▶ **ABOUT THIS EXERCISE**
Write out all records as given; omit images.

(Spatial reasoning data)
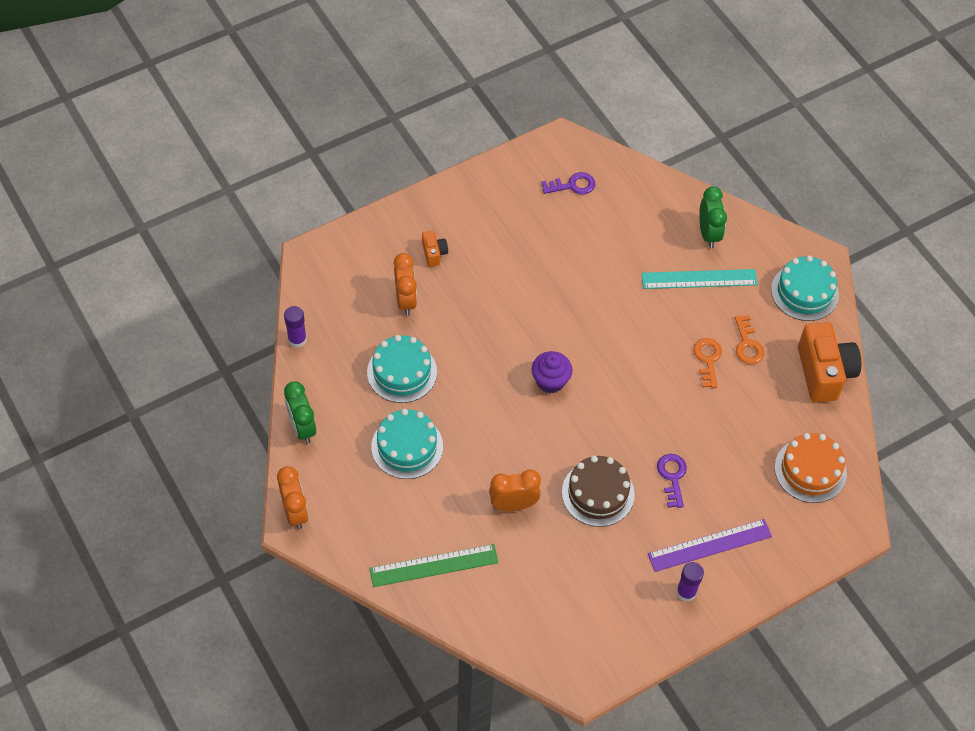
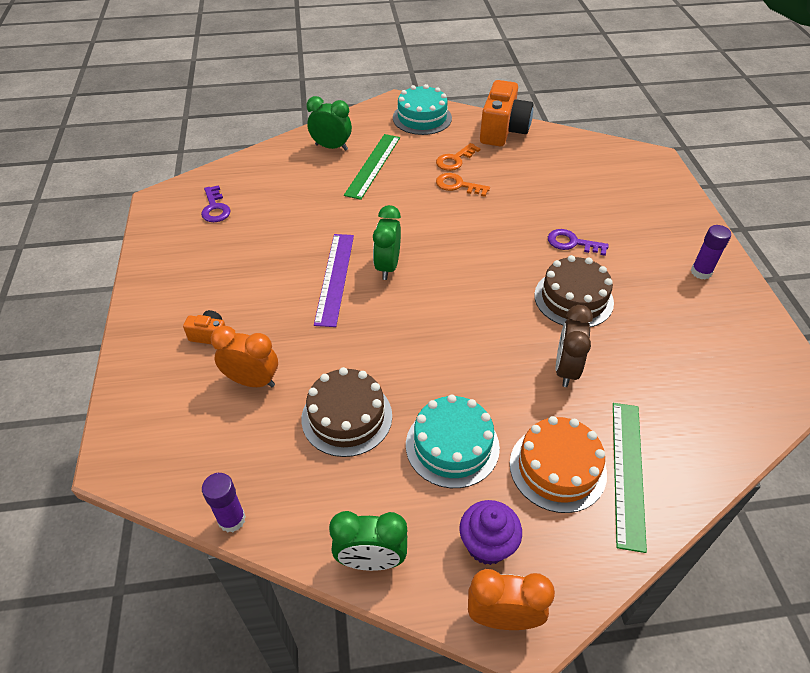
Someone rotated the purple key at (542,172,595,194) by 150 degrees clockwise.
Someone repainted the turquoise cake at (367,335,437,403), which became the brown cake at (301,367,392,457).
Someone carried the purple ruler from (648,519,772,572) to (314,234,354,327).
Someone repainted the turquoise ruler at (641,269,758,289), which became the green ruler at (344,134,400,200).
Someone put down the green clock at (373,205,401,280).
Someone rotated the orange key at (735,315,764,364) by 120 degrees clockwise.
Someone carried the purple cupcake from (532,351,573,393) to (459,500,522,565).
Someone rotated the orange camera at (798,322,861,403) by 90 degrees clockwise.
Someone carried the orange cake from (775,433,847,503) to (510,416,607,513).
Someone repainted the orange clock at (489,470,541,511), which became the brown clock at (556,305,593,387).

▶ **SOLUTION TO THIS PROBLEM**
Someone rotated the purple key at (542,172,595,194) by 150 degrees clockwise.
Someone repainted the turquoise cake at (367,335,437,403), which became the brown cake at (301,367,392,457).
Someone carried the purple ruler from (648,519,772,572) to (314,234,354,327).
Someone repainted the turquoise ruler at (641,269,758,289), which became the green ruler at (344,134,400,200).
Someone put down the green clock at (373,205,401,280).
Someone rotated the orange key at (735,315,764,364) by 120 degrees clockwise.
Someone carried the purple cupcake from (532,351,573,393) to (459,500,522,565).
Someone rotated the orange camera at (798,322,861,403) by 90 degrees clockwise.
Someone carried the orange cake from (775,433,847,503) to (510,416,607,513).
Someone repainted the orange clock at (489,470,541,511), which became the brown clock at (556,305,593,387).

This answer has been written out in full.